(Beginning of Data block)

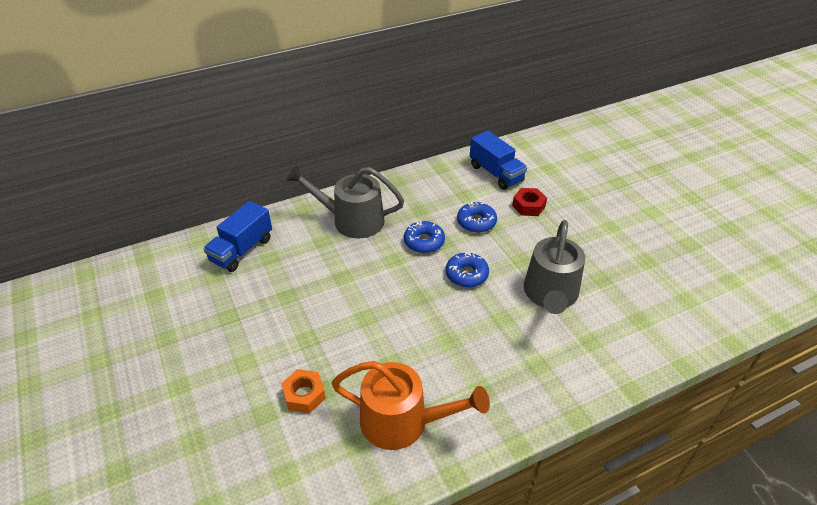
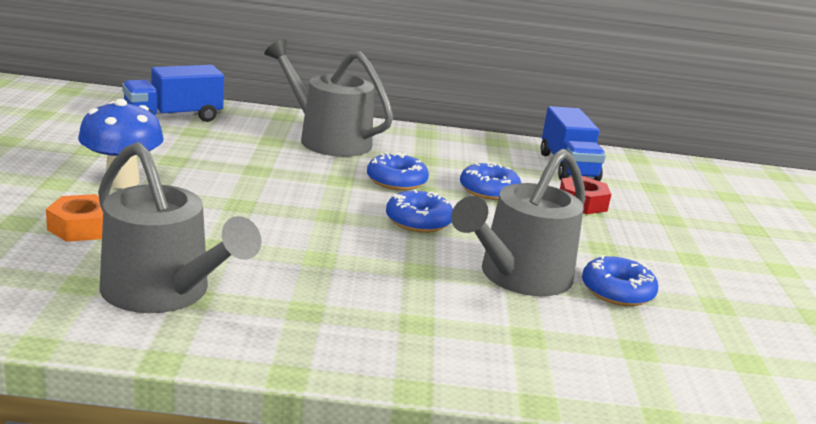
camera: 25 degrees right, 20 degrees down
(280, 336) = (122, 181): none -> blue mushroom
(402, 421) = (163, 292): orange watering can -> grey watering can
(600, 278) = (617, 291): none -> blue donut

(End of Data block)

### Task prompt
Everything in the listing above must be retyped exactly, except for the pictures.

### Result of this exercise
camera: 25 degrees right, 20 degrees down
(280, 336) = (122, 181): none -> blue mushroom
(402, 421) = (163, 292): orange watering can -> grey watering can
(600, 278) = (617, 291): none -> blue donut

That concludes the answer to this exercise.